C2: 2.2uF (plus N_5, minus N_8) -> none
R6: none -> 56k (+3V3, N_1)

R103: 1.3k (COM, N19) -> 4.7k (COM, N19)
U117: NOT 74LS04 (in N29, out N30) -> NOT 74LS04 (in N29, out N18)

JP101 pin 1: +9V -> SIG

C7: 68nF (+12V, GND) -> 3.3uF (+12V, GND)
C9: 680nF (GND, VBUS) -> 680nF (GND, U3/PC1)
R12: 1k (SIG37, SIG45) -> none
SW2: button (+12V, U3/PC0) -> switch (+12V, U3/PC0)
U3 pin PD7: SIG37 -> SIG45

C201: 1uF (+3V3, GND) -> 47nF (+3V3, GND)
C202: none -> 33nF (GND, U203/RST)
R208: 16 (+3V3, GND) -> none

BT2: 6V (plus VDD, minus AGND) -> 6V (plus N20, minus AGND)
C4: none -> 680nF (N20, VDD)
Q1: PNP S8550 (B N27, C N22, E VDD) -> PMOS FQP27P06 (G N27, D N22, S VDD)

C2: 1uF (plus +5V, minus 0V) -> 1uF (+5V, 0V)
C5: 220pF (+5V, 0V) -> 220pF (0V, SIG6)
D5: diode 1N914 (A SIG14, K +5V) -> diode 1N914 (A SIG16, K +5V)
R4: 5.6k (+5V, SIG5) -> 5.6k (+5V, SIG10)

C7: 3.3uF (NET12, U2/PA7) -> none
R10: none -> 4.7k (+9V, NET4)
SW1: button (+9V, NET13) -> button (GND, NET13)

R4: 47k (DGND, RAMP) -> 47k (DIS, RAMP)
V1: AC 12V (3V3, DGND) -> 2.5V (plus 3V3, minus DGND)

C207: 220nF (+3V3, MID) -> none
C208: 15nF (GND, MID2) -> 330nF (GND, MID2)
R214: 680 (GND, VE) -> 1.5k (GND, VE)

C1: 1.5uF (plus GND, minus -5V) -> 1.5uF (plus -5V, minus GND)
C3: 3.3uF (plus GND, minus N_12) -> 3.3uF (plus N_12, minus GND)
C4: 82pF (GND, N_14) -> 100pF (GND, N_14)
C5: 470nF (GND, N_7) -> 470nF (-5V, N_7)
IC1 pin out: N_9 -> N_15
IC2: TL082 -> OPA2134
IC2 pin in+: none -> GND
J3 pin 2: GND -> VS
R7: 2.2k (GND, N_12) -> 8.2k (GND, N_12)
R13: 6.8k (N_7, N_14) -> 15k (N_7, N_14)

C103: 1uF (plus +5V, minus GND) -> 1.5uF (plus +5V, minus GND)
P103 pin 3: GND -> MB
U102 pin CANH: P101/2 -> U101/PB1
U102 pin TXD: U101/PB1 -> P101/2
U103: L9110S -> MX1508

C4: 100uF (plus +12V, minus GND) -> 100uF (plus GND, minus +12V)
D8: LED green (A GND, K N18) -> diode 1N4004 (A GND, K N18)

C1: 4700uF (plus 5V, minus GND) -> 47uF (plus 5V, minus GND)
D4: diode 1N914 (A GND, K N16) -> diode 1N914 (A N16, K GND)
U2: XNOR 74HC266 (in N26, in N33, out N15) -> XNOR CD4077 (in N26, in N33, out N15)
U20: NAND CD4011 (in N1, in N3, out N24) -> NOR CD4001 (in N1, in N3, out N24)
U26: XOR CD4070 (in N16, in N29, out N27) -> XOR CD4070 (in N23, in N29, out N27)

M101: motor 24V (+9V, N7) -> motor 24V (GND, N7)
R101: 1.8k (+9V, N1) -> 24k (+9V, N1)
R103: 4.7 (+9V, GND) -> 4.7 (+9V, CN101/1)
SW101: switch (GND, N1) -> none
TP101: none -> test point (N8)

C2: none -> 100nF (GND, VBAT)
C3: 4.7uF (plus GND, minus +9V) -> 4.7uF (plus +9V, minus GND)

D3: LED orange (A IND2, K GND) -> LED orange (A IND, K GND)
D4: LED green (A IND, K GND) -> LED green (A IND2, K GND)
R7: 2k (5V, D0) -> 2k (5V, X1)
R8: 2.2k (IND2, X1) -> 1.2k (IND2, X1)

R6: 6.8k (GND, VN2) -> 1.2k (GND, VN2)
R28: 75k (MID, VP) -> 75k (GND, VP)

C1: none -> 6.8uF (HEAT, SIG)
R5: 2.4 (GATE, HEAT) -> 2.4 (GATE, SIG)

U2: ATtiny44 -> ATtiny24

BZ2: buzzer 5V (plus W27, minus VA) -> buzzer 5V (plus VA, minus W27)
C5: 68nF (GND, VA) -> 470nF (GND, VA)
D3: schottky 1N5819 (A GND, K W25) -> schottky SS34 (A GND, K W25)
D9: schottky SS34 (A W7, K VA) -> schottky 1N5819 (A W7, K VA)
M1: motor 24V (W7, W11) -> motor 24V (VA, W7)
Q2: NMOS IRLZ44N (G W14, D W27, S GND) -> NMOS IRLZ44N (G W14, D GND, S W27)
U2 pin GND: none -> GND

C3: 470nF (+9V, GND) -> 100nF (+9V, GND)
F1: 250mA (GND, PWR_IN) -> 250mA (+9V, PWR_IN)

▸ TASK GOAL: Your answer must consist of every line above, reproduced exactly.

▸ ANSWER AREA:
C2: 2.2uF (plus N_5, minus N_8) -> none
R6: none -> 56k (+3V3, N_1)

R103: 1.3k (COM, N19) -> 4.7k (COM, N19)
U117: NOT 74LS04 (in N29, out N30) -> NOT 74LS04 (in N29, out N18)

JP101 pin 1: +9V -> SIG

C7: 68nF (+12V, GND) -> 3.3uF (+12V, GND)
C9: 680nF (GND, VBUS) -> 680nF (GND, U3/PC1)
R12: 1k (SIG37, SIG45) -> none
SW2: button (+12V, U3/PC0) -> switch (+12V, U3/PC0)
U3 pin PD7: SIG37 -> SIG45

C201: 1uF (+3V3, GND) -> 47nF (+3V3, GND)
C202: none -> 33nF (GND, U203/RST)
R208: 16 (+3V3, GND) -> none

BT2: 6V (plus VDD, minus AGND) -> 6V (plus N20, minus AGND)
C4: none -> 680nF (N20, VDD)
Q1: PNP S8550 (B N27, C N22, E VDD) -> PMOS FQP27P06 (G N27, D N22, S VDD)

C2: 1uF (plus +5V, minus 0V) -> 1uF (+5V, 0V)
C5: 220pF (+5V, 0V) -> 220pF (0V, SIG6)
D5: diode 1N914 (A SIG14, K +5V) -> diode 1N914 (A SIG16, K +5V)
R4: 5.6k (+5V, SIG5) -> 5.6k (+5V, SIG10)

C7: 3.3uF (NET12, U2/PA7) -> none
R10: none -> 4.7k (+9V, NET4)
SW1: button (+9V, NET13) -> button (GND, NET13)

R4: 47k (DGND, RAMP) -> 47k (DIS, RAMP)
V1: AC 12V (3V3, DGND) -> 2.5V (plus 3V3, minus DGND)

C207: 220nF (+3V3, MID) -> none
C208: 15nF (GND, MID2) -> 330nF (GND, MID2)
R214: 680 (GND, VE) -> 1.5k (GND, VE)

C1: 1.5uF (plus GND, minus -5V) -> 1.5uF (plus -5V, minus GND)
C3: 3.3uF (plus GND, minus N_12) -> 3.3uF (plus N_12, minus GND)
C4: 82pF (GND, N_14) -> 100pF (GND, N_14)
C5: 470nF (GND, N_7) -> 470nF (-5V, N_7)
IC1 pin out: N_9 -> N_15
IC2: TL082 -> OPA2134
IC2 pin in+: none -> GND
J3 pin 2: GND -> VS
R7: 2.2k (GND, N_12) -> 8.2k (GND, N_12)
R13: 6.8k (N_7, N_14) -> 15k (N_7, N_14)

C103: 1uF (plus +5V, minus GND) -> 1.5uF (plus +5V, minus GND)
P103 pin 3: GND -> MB
U102 pin CANH: P101/2 -> U101/PB1
U102 pin TXD: U101/PB1 -> P101/2
U103: L9110S -> MX1508

C4: 100uF (plus +12V, minus GND) -> 100uF (plus GND, minus +12V)
D8: LED green (A GND, K N18) -> diode 1N4004 (A GND, K N18)

C1: 4700uF (plus 5V, minus GND) -> 47uF (plus 5V, minus GND)
D4: diode 1N914 (A GND, K N16) -> diode 1N914 (A N16, K GND)
U2: XNOR 74HC266 (in N26, in N33, out N15) -> XNOR CD4077 (in N26, in N33, out N15)
U20: NAND CD4011 (in N1, in N3, out N24) -> NOR CD4001 (in N1, in N3, out N24)
U26: XOR CD4070 (in N16, in N29, out N27) -> XOR CD4070 (in N23, in N29, out N27)

M101: motor 24V (+9V, N7) -> motor 24V (GND, N7)
R101: 1.8k (+9V, N1) -> 24k (+9V, N1)
R103: 4.7 (+9V, GND) -> 4.7 (+9V, CN101/1)
SW101: switch (GND, N1) -> none
TP101: none -> test point (N8)

C2: none -> 100nF (GND, VBAT)
C3: 4.7uF (plus GND, minus +9V) -> 4.7uF (plus +9V, minus GND)

D3: LED orange (A IND2, K GND) -> LED orange (A IND, K GND)
D4: LED green (A IND, K GND) -> LED green (A IND2, K GND)
R7: 2k (5V, D0) -> 2k (5V, X1)
R8: 2.2k (IND2, X1) -> 1.2k (IND2, X1)

R6: 6.8k (GND, VN2) -> 1.2k (GND, VN2)
R28: 75k (MID, VP) -> 75k (GND, VP)

C1: none -> 6.8uF (HEAT, SIG)
R5: 2.4 (GATE, HEAT) -> 2.4 (GATE, SIG)

U2: ATtiny44 -> ATtiny24

BZ2: buzzer 5V (plus W27, minus VA) -> buzzer 5V (plus VA, minus W27)
C5: 68nF (GND, VA) -> 470nF (GND, VA)
D3: schottky 1N5819 (A GND, K W25) -> schottky SS34 (A GND, K W25)
D9: schottky SS34 (A W7, K VA) -> schottky 1N5819 (A W7, K VA)
M1: motor 24V (W7, W11) -> motor 24V (VA, W7)
Q2: NMOS IRLZ44N (G W14, D W27, S GND) -> NMOS IRLZ44N (G W14, D GND, S W27)
U2 pin GND: none -> GND

C3: 470nF (+9V, GND) -> 100nF (+9V, GND)
F1: 250mA (GND, PWR_IN) -> 250mA (+9V, PWR_IN)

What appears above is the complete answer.